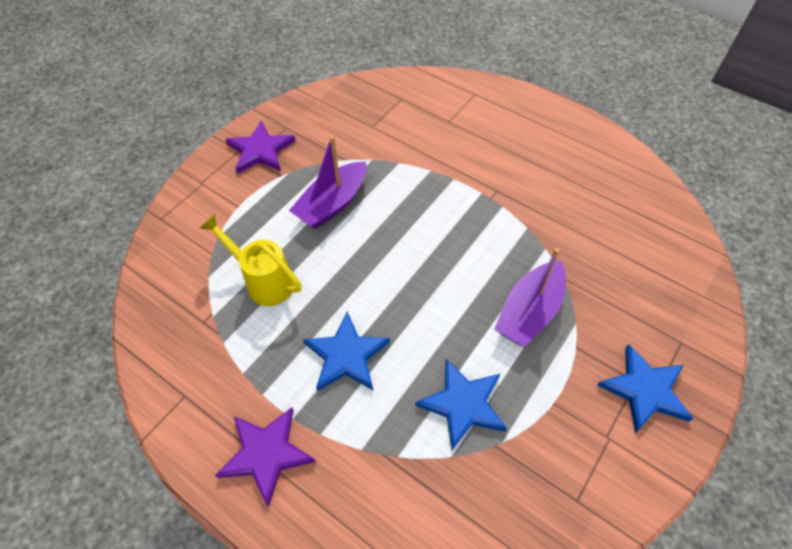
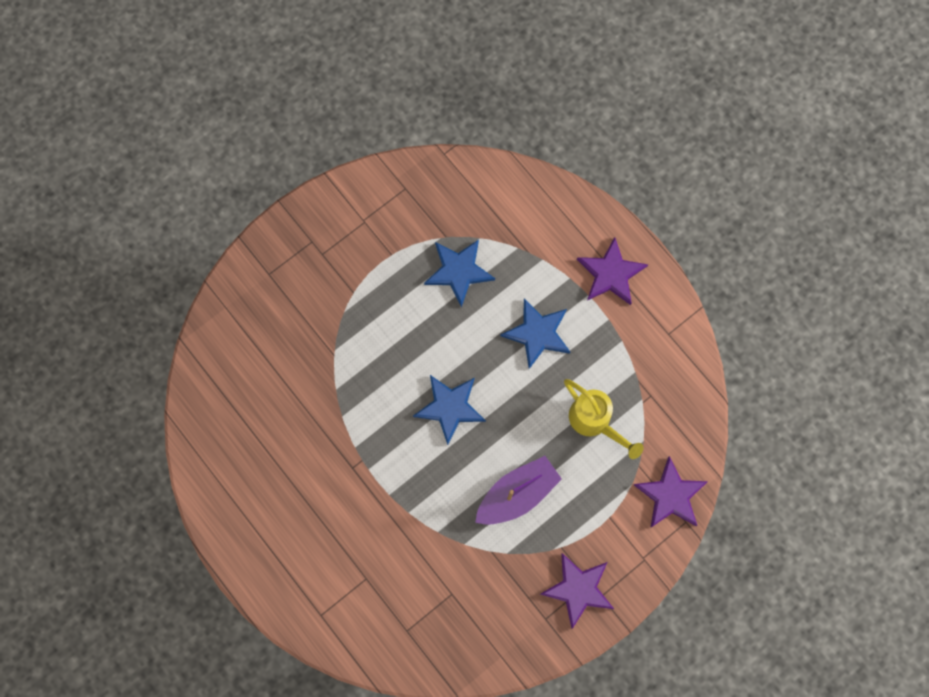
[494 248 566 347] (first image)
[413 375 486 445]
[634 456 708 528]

* About this exercise *
Without including the pictures, copy all of the data exactly.

* Task result *
[494 248 566 347] (first image)
[413 375 486 445]
[634 456 708 528]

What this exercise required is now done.